■ THE TASK ■
In the entries that follow, identify the line containing "none -> orange cone G2 level 1" and return it together with all later lines, exactly as they appear.

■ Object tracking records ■
──────────────────────────────

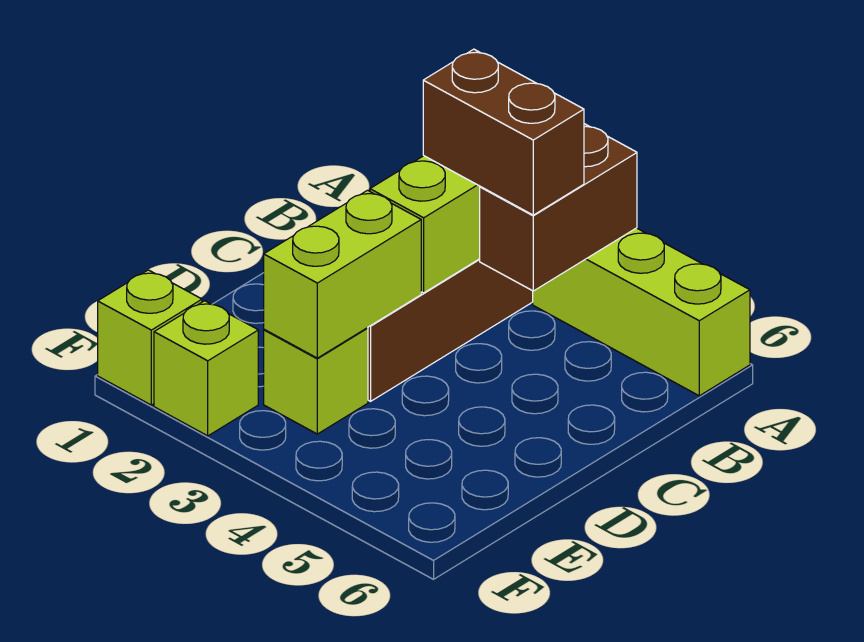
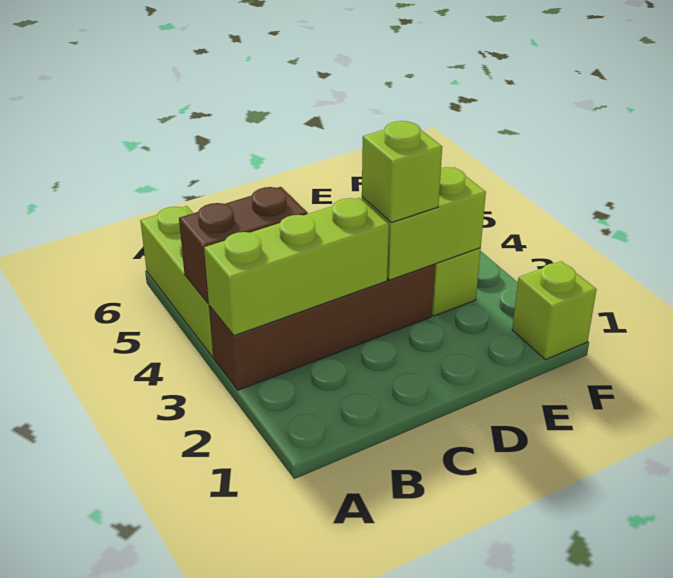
brown brick B3:B4 level 3 -> none
lime brick F2 level 1 -> lime brick D3 level 3

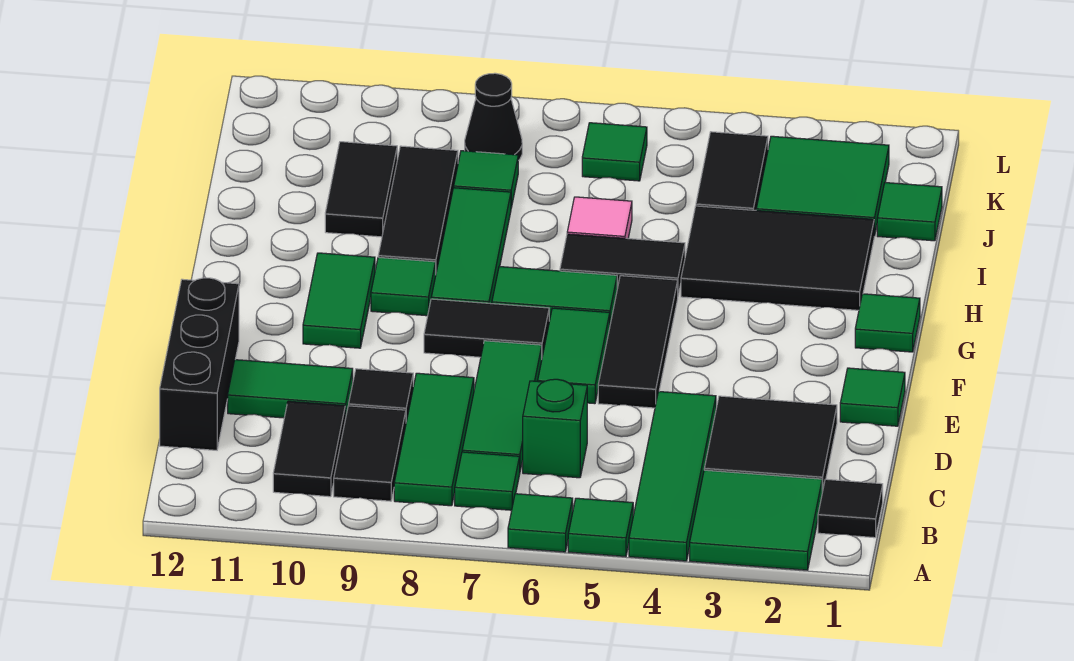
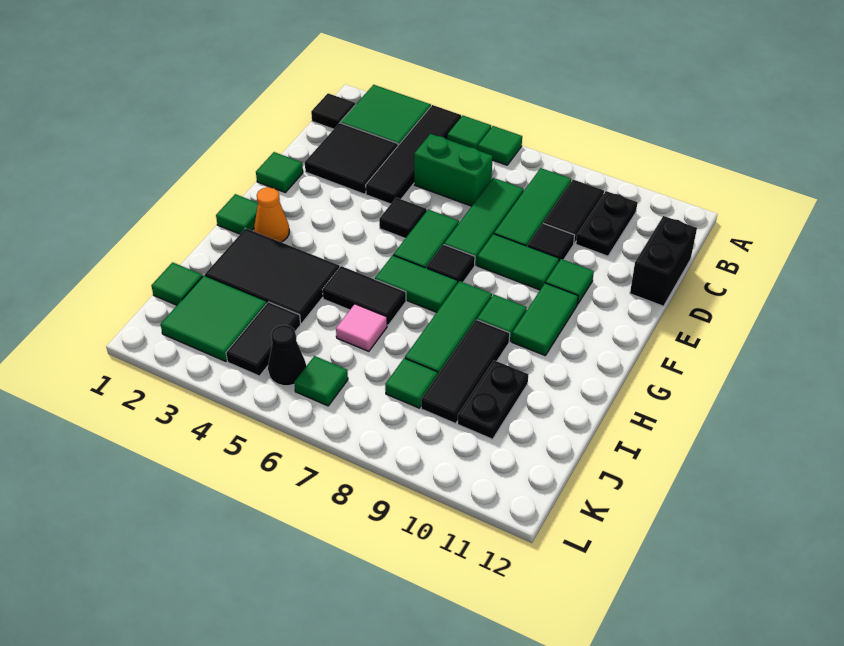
green tile A4:D4 level 1 -> black tile A4:D4 level 1
green tile B7 level 1 -> green tile E10 level 1
black tile B10:C10 level 1 -> black plate B10:C10 level 1
green brick C6 level 1 -> green brick C5:C6 level 1
black brick C12:E12 level 1 -> black brick C12:D12 level 1
green tile D10:D11 level 1 -> green tile E8:E9 level 1
black tile E5:G5 level 1 -> black tile E5 level 1
black tile F7:F8 level 1 -> black tile F7 level 1
none -> orange cone G2 level 1
black tile I10:J10 level 1 -> black plate I10:J10 level 1
black cone K8 level 1 -> black cone K5 level 1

──────────────────────────────

■ WRITTEN RESPONSE ■
none -> orange cone G2 level 1
black tile I10:J10 level 1 -> black plate I10:J10 level 1
black cone K8 level 1 -> black cone K5 level 1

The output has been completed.